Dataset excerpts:
+ + +
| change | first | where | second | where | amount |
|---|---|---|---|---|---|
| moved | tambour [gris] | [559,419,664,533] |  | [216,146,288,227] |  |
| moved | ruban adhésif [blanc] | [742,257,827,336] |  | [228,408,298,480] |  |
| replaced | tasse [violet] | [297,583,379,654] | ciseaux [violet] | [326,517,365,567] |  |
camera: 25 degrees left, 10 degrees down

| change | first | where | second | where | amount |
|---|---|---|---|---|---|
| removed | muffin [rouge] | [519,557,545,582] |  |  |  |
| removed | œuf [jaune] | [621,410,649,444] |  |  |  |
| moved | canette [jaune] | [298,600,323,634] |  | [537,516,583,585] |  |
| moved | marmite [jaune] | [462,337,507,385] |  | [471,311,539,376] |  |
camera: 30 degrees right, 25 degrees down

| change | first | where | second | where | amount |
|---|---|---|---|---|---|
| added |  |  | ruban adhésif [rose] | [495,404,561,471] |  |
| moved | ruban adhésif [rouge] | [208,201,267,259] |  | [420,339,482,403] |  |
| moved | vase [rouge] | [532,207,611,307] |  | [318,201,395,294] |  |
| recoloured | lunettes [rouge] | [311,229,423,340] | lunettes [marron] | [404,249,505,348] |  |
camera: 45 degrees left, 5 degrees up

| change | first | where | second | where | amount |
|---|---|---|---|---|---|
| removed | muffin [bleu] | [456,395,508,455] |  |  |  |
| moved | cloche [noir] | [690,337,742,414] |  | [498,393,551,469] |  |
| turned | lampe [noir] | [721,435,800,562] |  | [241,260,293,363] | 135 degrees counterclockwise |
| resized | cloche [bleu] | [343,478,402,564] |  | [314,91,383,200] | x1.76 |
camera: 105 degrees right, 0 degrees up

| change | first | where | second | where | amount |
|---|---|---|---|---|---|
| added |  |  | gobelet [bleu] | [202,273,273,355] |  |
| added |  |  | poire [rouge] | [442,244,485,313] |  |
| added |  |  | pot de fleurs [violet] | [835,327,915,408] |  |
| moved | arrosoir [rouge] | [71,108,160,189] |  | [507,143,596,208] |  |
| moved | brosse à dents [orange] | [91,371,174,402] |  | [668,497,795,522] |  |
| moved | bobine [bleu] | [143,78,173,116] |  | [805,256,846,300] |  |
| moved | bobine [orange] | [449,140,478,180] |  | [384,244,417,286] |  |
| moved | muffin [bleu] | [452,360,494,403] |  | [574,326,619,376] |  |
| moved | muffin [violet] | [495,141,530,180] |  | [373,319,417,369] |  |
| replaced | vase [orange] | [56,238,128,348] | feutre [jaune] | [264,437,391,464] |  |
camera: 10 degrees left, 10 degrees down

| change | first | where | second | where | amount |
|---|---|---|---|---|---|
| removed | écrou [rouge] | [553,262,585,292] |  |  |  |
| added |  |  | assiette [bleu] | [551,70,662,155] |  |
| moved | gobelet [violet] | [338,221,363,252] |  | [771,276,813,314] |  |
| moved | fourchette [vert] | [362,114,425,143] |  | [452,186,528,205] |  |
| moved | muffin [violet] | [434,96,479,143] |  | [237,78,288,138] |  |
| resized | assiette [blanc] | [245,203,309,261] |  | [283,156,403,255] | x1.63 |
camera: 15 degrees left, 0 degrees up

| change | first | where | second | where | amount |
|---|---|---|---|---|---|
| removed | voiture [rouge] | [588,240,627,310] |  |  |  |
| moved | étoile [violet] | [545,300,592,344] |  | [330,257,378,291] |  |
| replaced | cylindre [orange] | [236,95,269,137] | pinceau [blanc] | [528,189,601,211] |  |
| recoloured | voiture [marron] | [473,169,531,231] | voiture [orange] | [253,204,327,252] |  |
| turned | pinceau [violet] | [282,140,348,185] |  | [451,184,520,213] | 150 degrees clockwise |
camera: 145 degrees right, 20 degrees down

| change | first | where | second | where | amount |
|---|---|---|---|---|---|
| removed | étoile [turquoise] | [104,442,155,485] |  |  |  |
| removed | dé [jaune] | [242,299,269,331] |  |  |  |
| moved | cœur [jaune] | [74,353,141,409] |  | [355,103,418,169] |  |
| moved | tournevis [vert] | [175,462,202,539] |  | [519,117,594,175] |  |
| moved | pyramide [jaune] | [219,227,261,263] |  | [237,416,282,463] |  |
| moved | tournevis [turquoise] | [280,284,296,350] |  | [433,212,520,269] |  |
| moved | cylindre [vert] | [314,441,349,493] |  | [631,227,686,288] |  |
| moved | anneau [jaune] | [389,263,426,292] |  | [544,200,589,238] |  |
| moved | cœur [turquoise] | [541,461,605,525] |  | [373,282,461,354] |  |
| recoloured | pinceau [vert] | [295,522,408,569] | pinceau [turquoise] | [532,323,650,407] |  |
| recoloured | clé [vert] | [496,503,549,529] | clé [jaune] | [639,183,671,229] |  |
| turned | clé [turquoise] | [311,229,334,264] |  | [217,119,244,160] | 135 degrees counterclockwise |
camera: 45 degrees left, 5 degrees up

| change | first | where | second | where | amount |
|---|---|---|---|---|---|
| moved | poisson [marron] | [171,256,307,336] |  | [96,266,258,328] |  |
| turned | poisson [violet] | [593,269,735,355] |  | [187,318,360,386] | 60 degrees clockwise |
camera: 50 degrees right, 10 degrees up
+ + +
Go through the entries. Report every line that contains the word "cylindre".

▶ [Response for this exercise]:
| replaced | cylindre [orange] | [236,95,269,137] | pinceau [blanc] | [528,189,601,211] |  |
| moved | cylindre [vert] | [314,441,349,493] |  | [631,227,686,288] |  |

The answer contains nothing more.